[Data excerpts]
· · · · · · ·

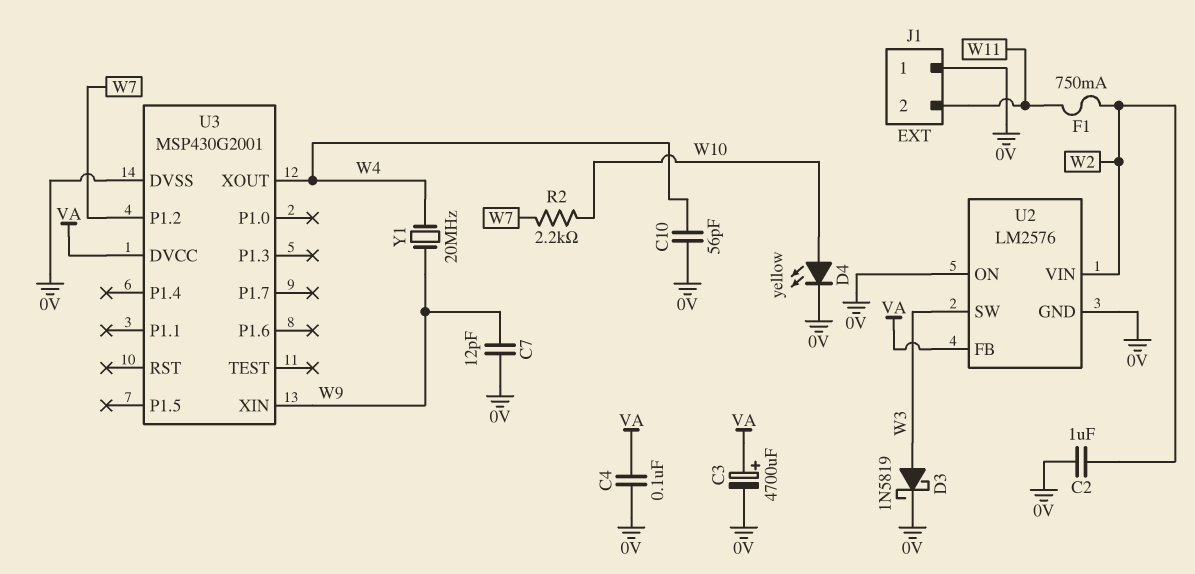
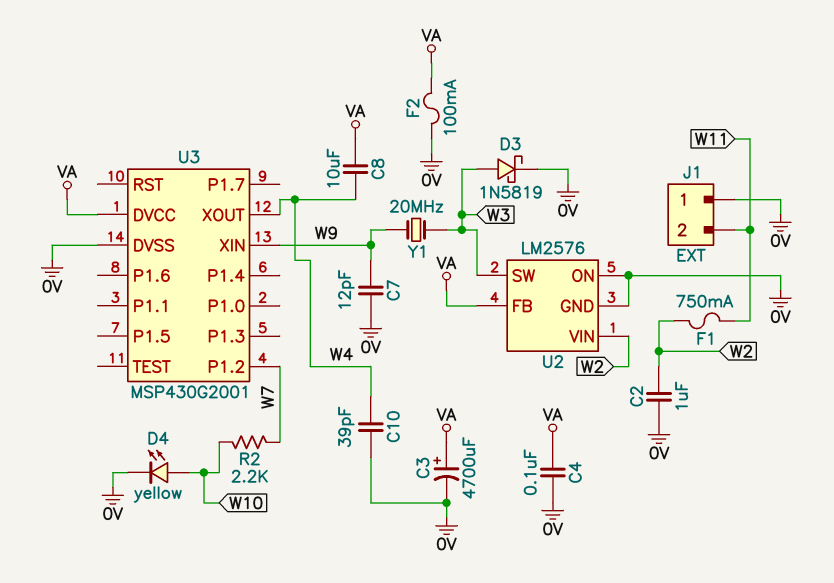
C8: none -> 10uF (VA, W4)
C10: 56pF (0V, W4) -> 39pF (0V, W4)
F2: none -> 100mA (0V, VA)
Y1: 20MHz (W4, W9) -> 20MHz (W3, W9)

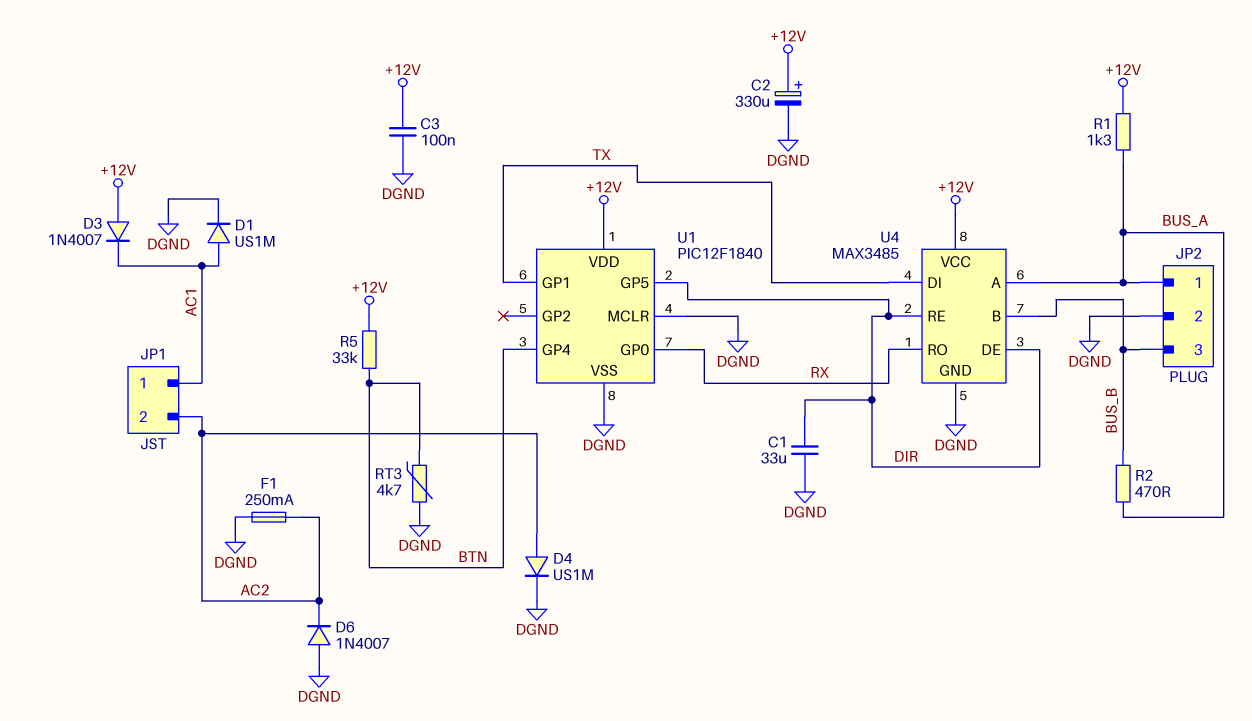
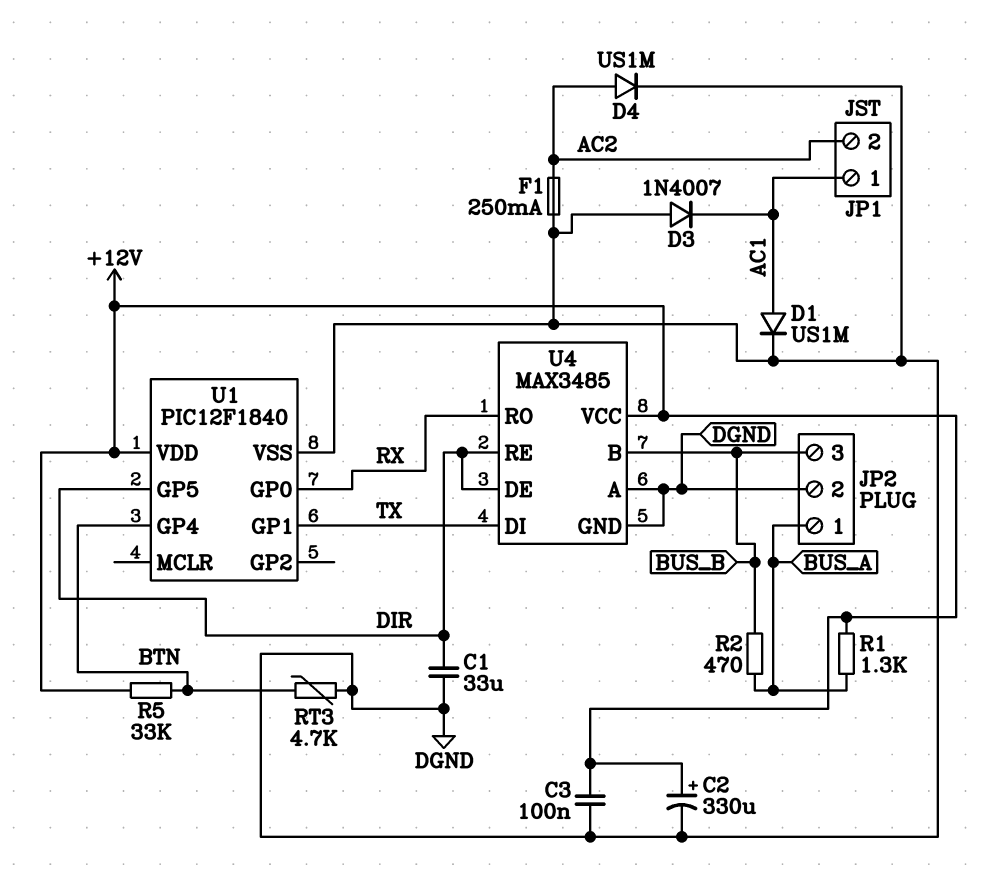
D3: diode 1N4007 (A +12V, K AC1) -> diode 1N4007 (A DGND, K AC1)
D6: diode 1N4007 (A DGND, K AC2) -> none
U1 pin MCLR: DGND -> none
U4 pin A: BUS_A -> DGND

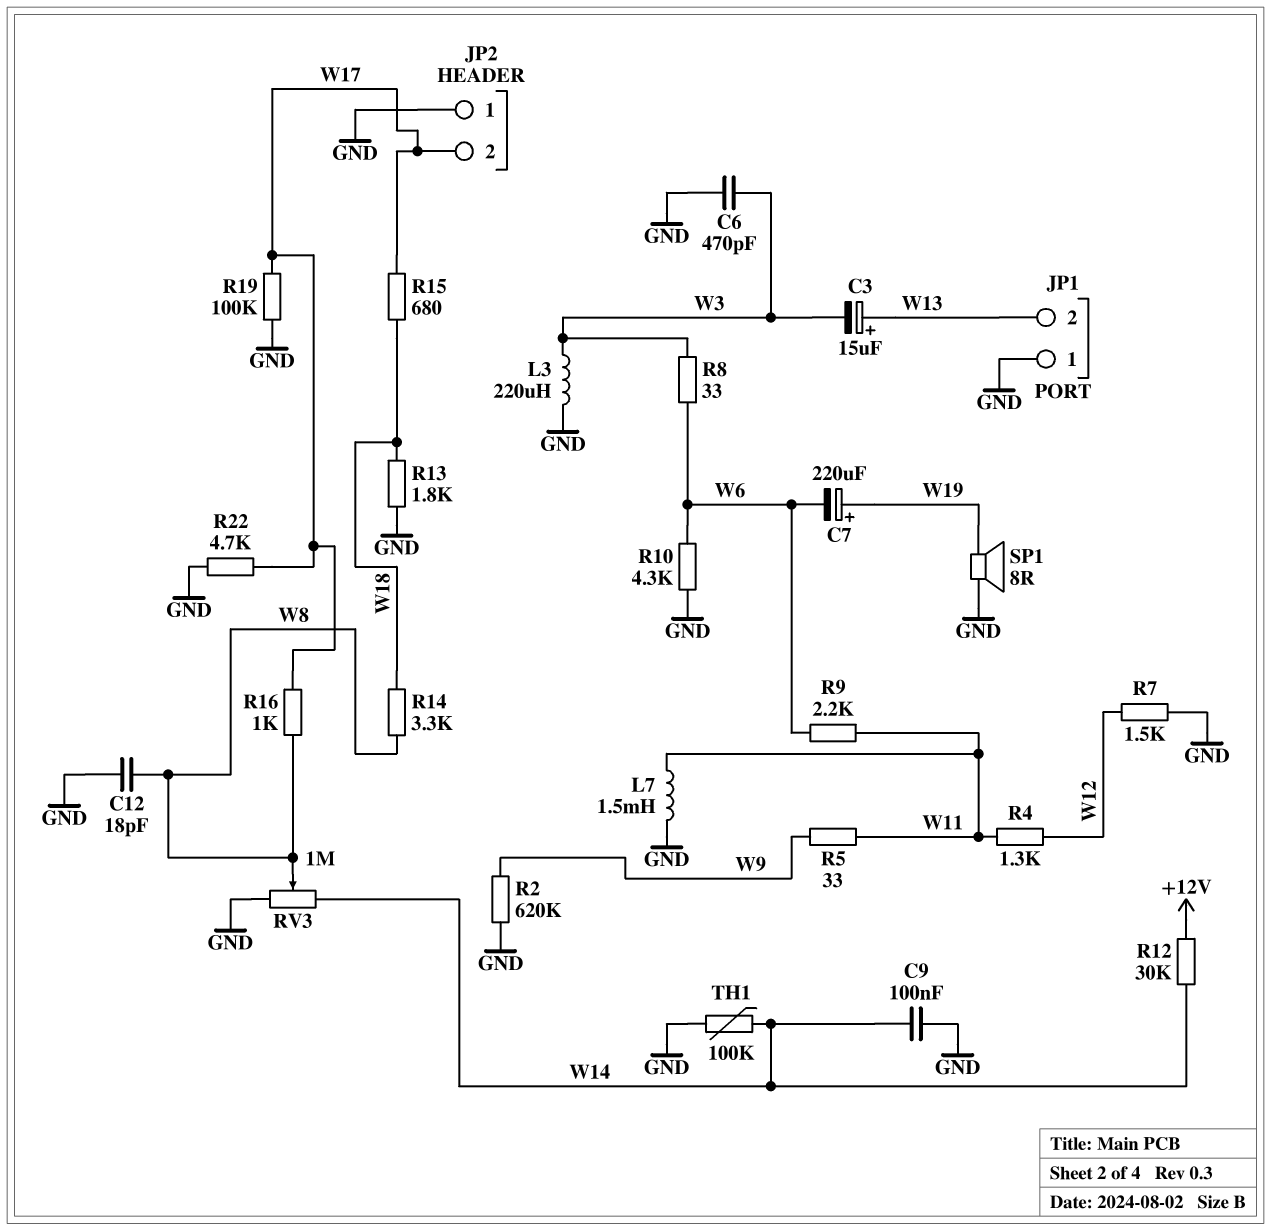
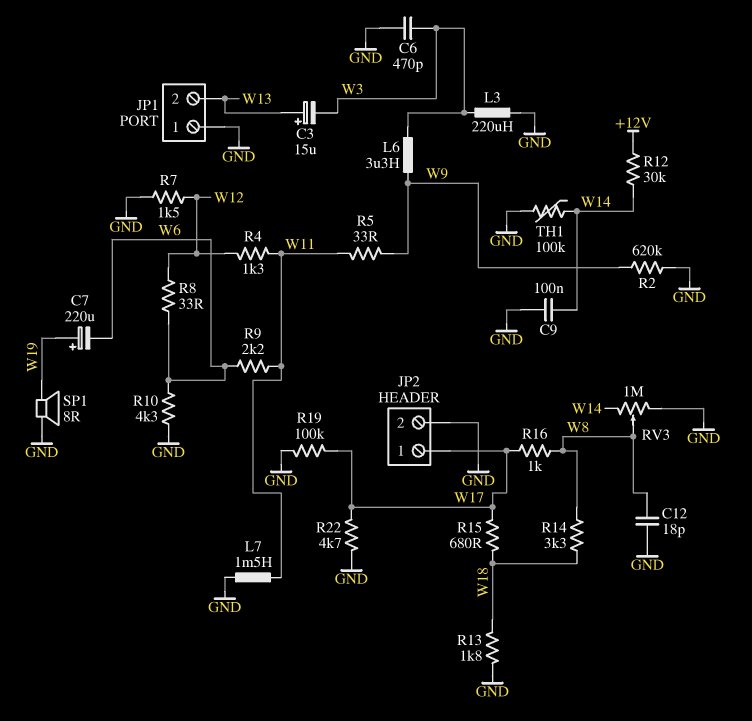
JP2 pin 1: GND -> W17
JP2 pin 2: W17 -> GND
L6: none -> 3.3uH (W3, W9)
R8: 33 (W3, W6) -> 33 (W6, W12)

· · · · · · ·

* Brief
Beginning at the line that contains "JP2 pin 2: W17 -> GND" and ending at the last line above, copy each line without any change.

* Exercise result
JP2 pin 2: W17 -> GND
L6: none -> 3.3uH (W3, W9)
R8: 33 (W3, W6) -> 33 (W6, W12)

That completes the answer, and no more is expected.